Action item:
Where a line contains the word "turned", copy that line from the records below.

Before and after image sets
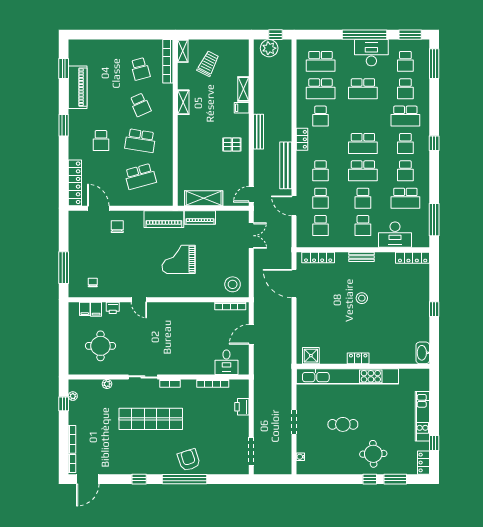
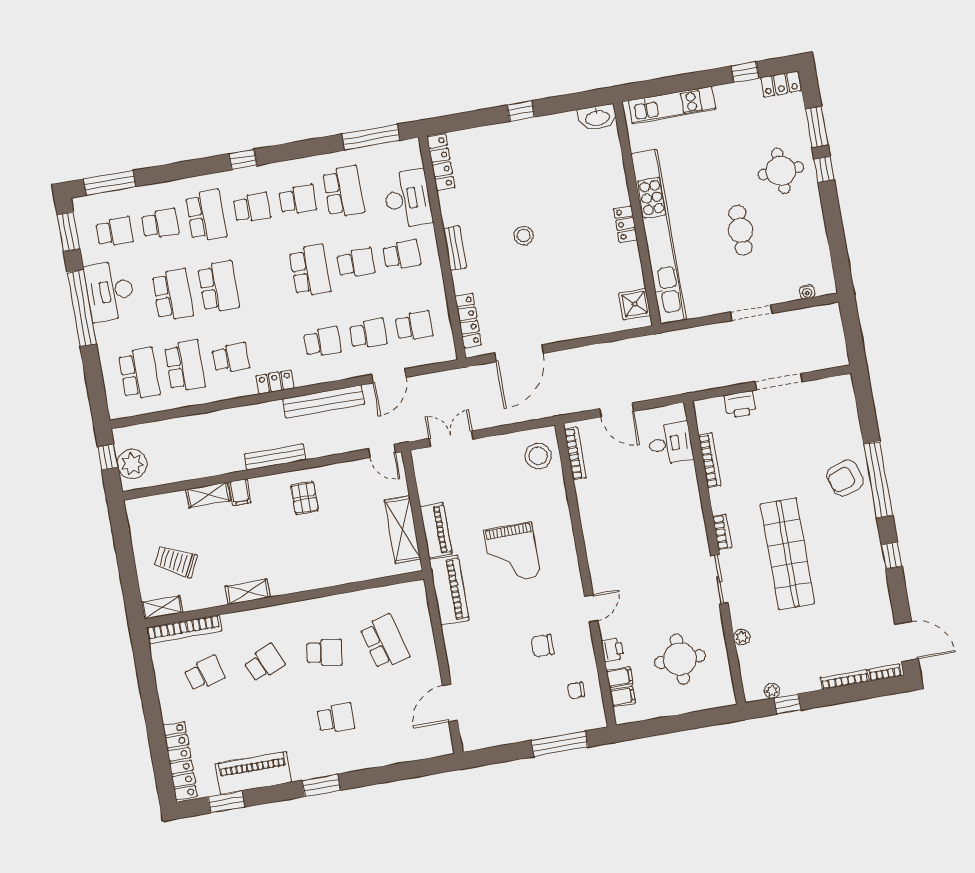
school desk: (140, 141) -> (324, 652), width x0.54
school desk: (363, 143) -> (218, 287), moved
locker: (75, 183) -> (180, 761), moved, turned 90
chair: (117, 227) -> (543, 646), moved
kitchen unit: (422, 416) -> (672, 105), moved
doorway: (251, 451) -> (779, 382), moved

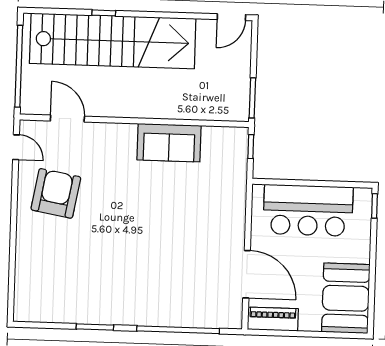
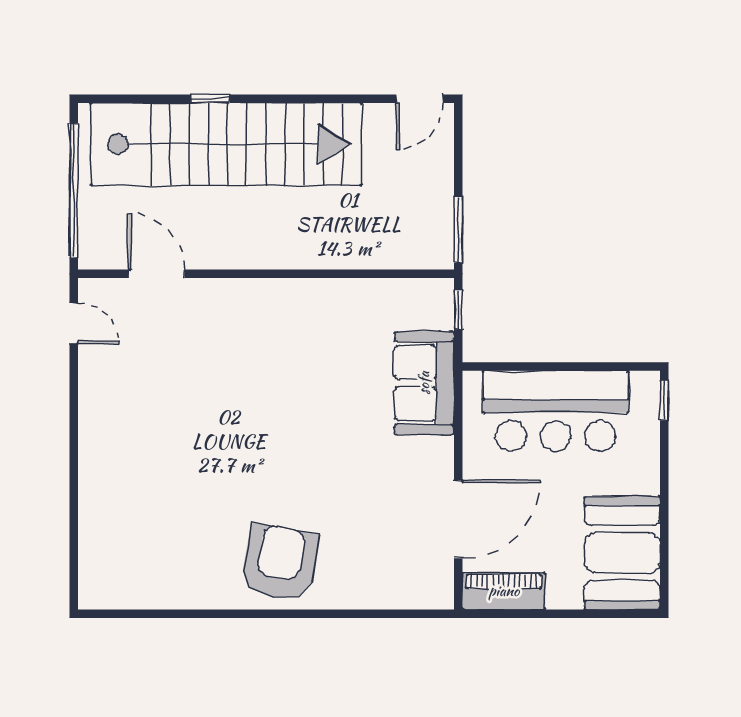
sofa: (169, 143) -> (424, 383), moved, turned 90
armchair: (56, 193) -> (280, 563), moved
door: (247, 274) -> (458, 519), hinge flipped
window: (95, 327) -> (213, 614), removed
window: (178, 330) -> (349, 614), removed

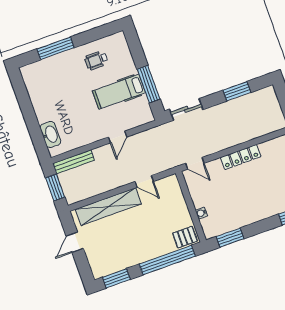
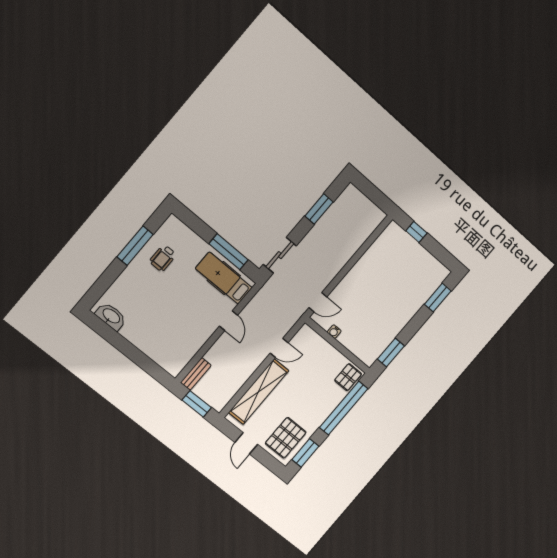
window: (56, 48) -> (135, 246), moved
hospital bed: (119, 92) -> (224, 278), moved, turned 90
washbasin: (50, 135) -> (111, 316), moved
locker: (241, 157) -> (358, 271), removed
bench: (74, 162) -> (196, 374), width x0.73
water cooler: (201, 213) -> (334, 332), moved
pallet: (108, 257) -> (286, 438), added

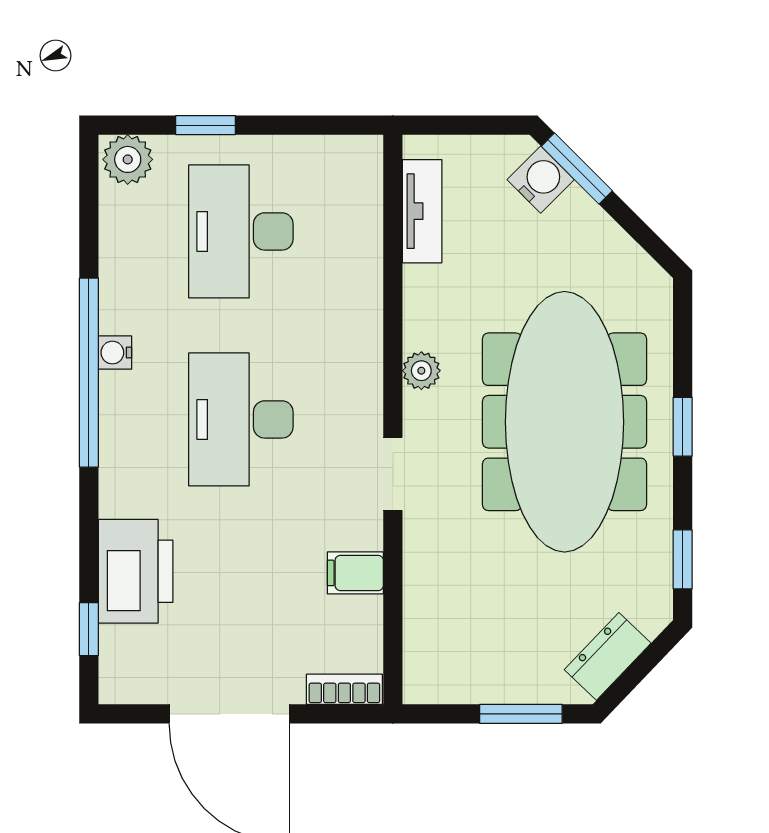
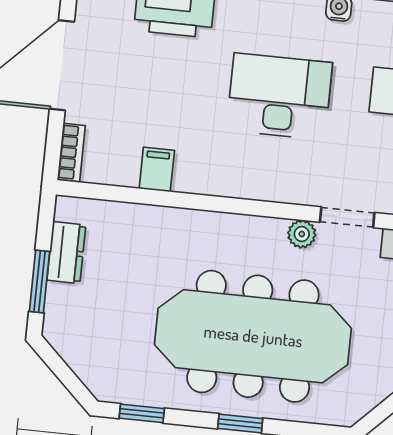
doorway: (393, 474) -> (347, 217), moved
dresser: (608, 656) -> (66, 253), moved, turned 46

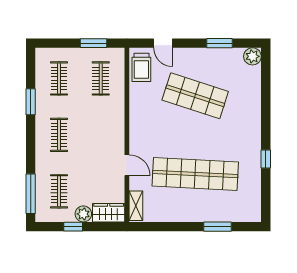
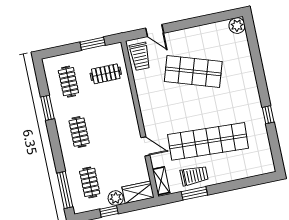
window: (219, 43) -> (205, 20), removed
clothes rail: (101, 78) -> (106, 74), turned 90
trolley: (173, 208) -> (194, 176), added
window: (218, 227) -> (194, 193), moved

Exercise output:
locker: (75, 183) -> (180, 761), moved, turned 90
sofa: (169, 143) -> (424, 383), moved, turned 90
hospital bed: (119, 92) -> (224, 278), moved, turned 90
dresser: (608, 656) -> (66, 253), moved, turned 46
clothes rail: (101, 78) -> (106, 74), turned 90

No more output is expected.